> **Exercise details**: Examine the entries and show every line in which the word "orange" is found.

> **Before-and-after scene images**:
::::::::
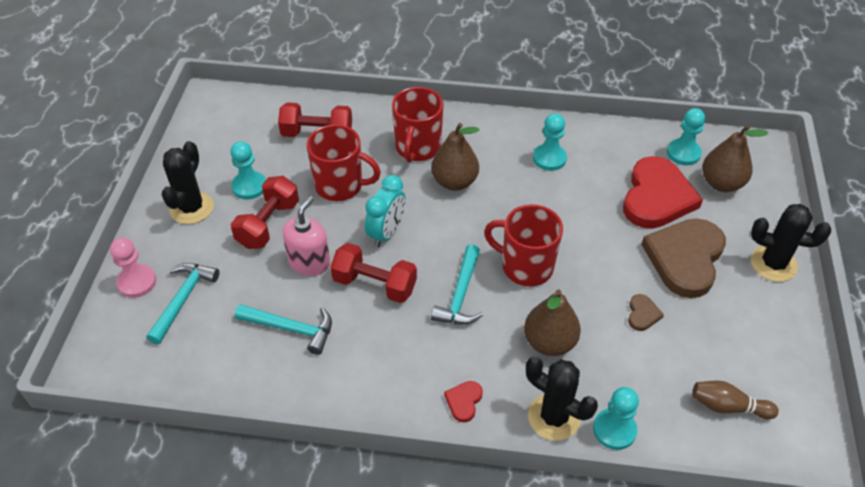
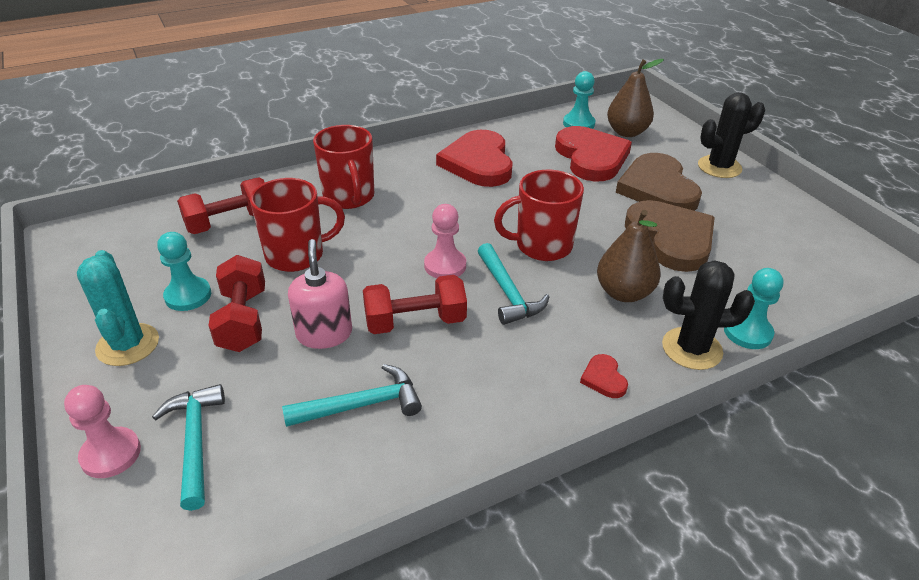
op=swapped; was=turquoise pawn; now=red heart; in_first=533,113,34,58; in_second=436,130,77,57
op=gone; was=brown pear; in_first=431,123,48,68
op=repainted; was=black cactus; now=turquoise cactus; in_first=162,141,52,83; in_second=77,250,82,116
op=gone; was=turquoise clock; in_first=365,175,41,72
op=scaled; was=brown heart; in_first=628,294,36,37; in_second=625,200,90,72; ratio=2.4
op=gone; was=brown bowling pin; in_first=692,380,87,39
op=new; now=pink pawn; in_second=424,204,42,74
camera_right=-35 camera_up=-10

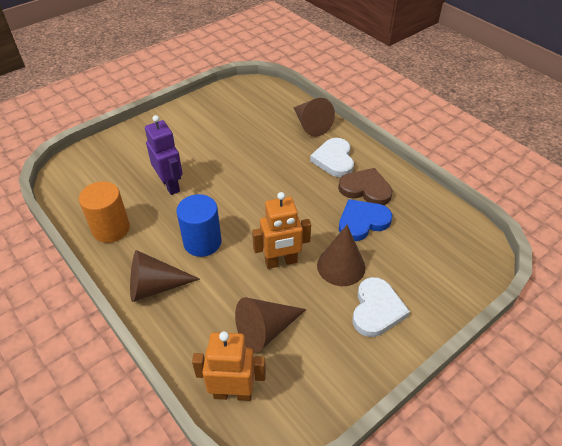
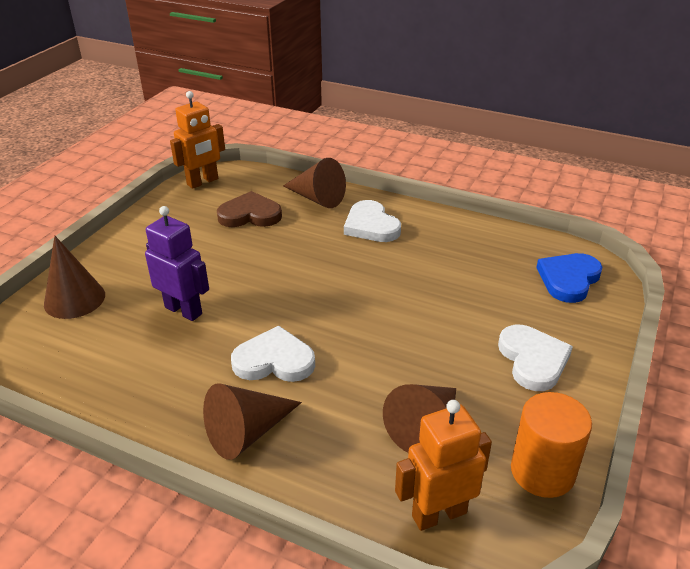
op=shifted; was=brown heart; in_first=338,168,55,37; in_second=217,191,65,36
op=shifted; was=orange cylinder; in_first=79,181,51,62; in_second=511,392,81,106
op=shifted; was=orange robot; in_first=252,192,59,77; in_second=170,91,55,98
op=swapped; was=blue cylinder; now=white heart; in_first=176,194,46,63; in_second=231,326,84,56
op=shifted; was=blue heart; in_first=339,199,53,42; in_second=536,253,66,50
op=shifted; was=brown cone; in_first=317,225,48,61; in_second=44,236,61,83
camera_right=-25 camera_up=-10

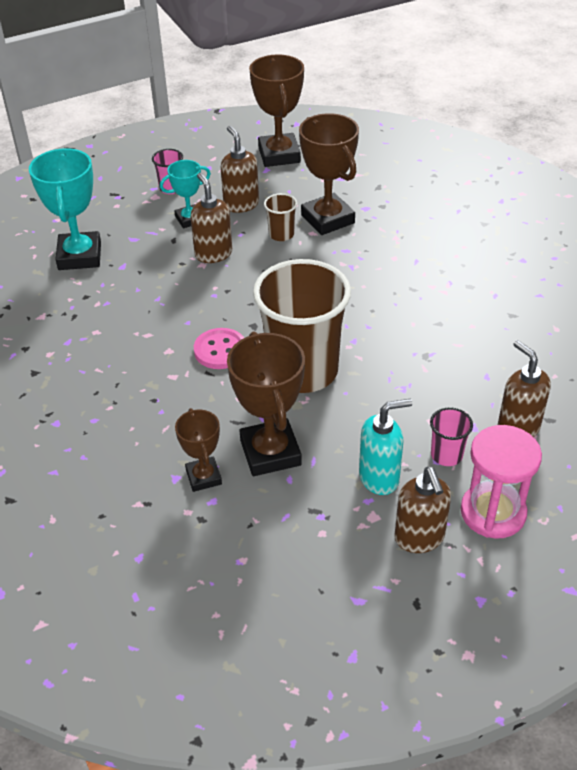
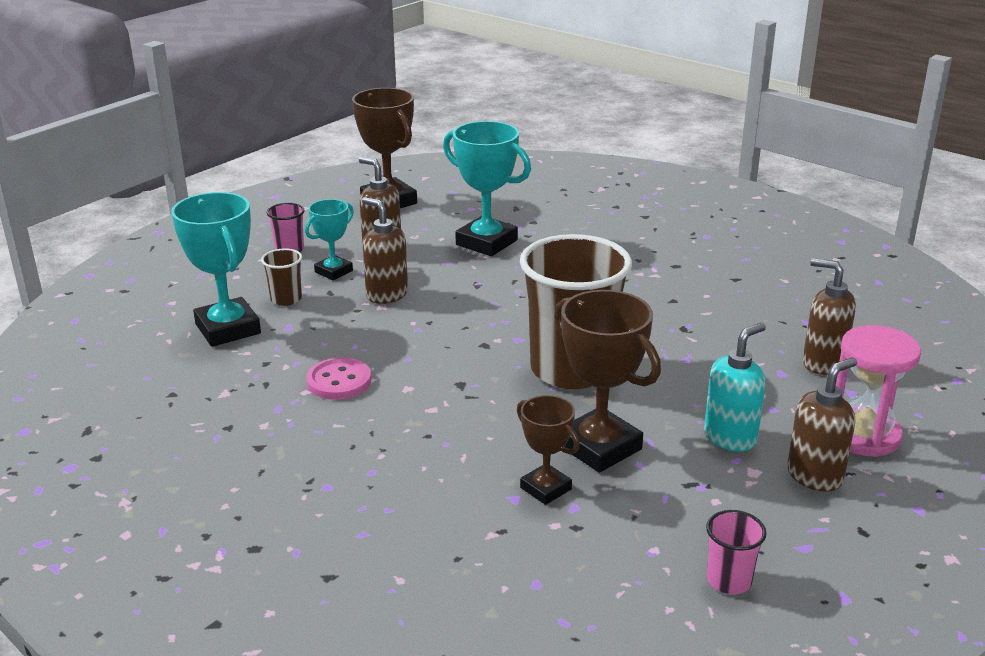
op=repainted; was=brown trophy; now=turquoise trophy; in_first=299,113,60,122; in_second=443,121,88,135
op=shifted; was=brown cup; in_first=264,193,33,48; in_second=261,248,41,58
op=shifted; was=pink button; in_first=194,328,50,41; in_second=306,357,65,43
op=shifted; was=pink cup; in_first=430,408,43,58; in_second=706,510,60,84
op=rotated; was=brown soap dispenser; in_first=394,467,57,86; in_second=787,357,70,135; clockwise=-90
camera_right=-25 camera_up=-15

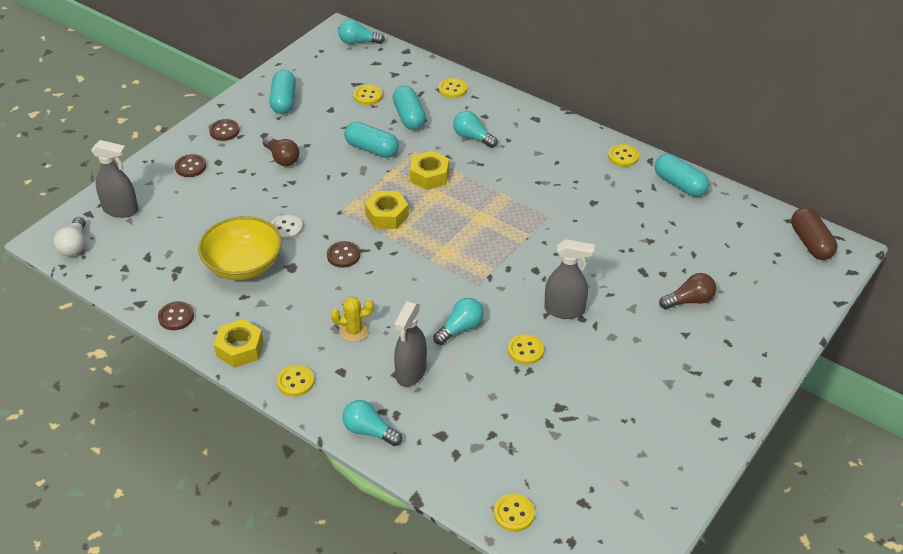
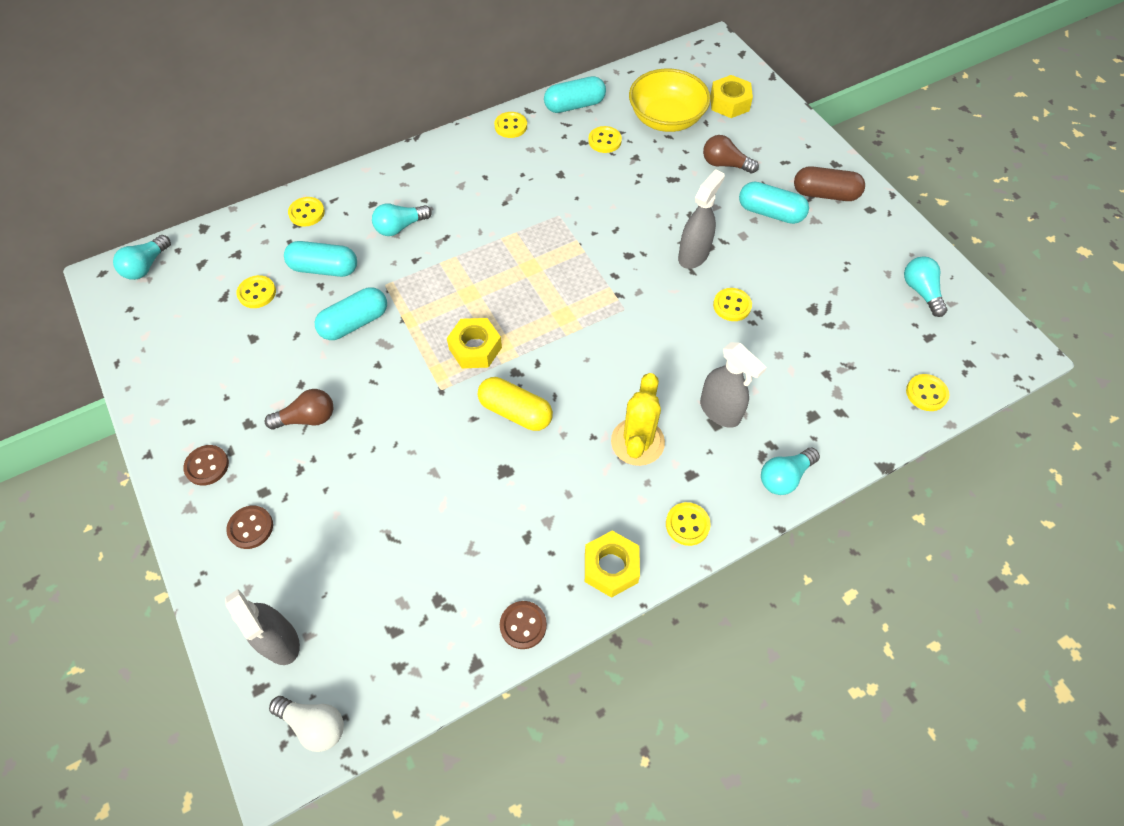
op=shifted; was=turquoise capsule; in_first=269,70,27,44; in_second=739,182,70,42
op=rotated; was=grey spray bottle; in_first=91,140,48,78; in_second=225,589,75,76; clockwise=105
op=shifted; was=yellow nut; in_first=410,151,39,39; in_second=710,75,43,43
op=shifted; was=brown capsule; in_first=791,207,46,53; in_second=794,166,71,35
op=gone; was=white button; in_first=271,215,32,25
op=shifted; was=yellow bowl; in_first=198,216,84,64; in_second=629,69,82,63
op=swapped; was=brown button; now=yellow capsule; in_first=327,241,33,27; in_second=478,377,75,54
op=rotated; was=brown light bulb; in_first=659,273,57,36; in_second=703,135,56,39; clockwise=-75
op=scaled; was=yellow cactus; in_first=331,297,43,45; in_second=611,373,54,93; ratio=1.56
op=shifted; was=turquoise light bulb; in_first=433,298,51,47; in_second=904,256,43,61
op=new; now=yellow button; in_second=588,126,34,27
camera_right=-65 camera_up=15

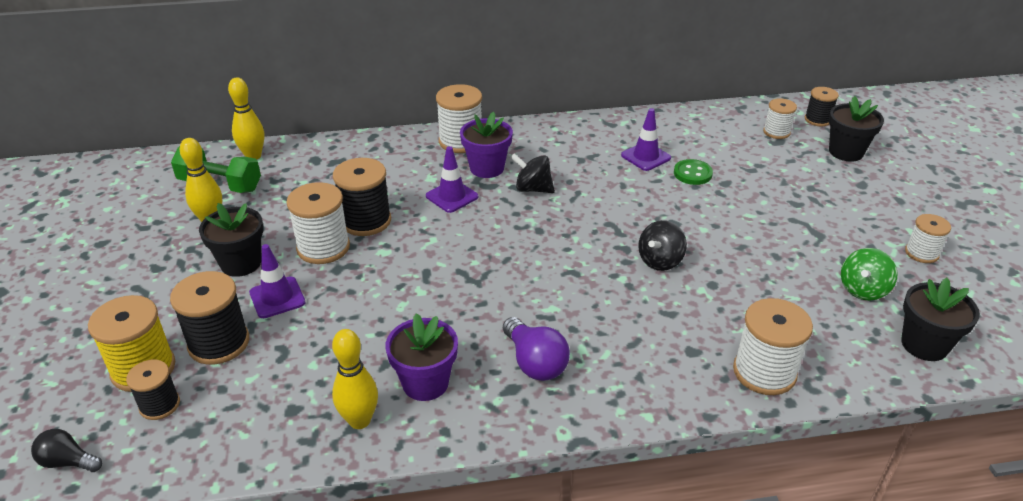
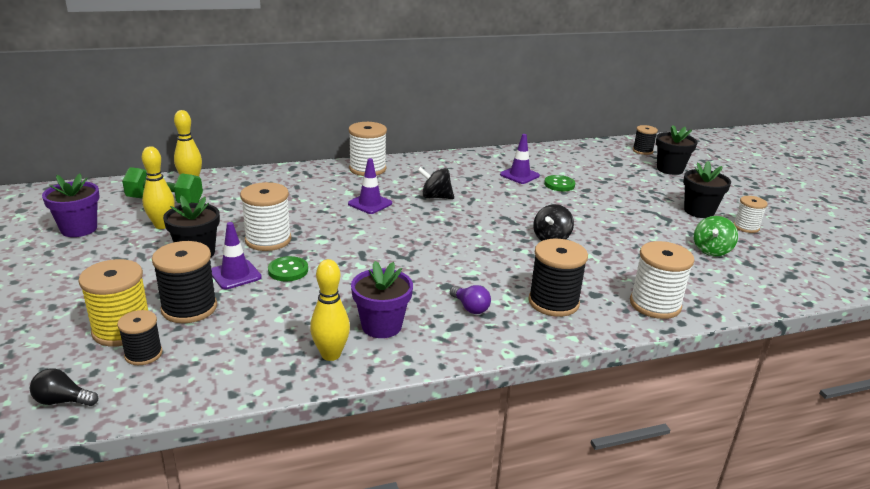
op=gone; was=white spool; in_first=763,98,34,41
op=shifted; was=purple flower pot; in_first=460,112,53,66; in_second=42,174,58,63
op=shifted; was=black spool; in_first=333,158,58,78; in_second=528,239,60,78
op=shifted; was=black flower pot; in_first=901,278,79,83; in_second=683,161,48,57
op=scaled; was=purple light bulb; in_first=503,317,67,64; in_second=450,285,41,29; ratio=0.65
op=new; now=green button; in_second=268,256,40,25
camera_right=-10 camera_up=-10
::::::::
> **Finished task**:
op=shifted; was=orange cylinder; in_first=79,181,51,62; in_second=511,392,81,106
op=shifted; was=orange robot; in_first=252,192,59,77; in_second=170,91,55,98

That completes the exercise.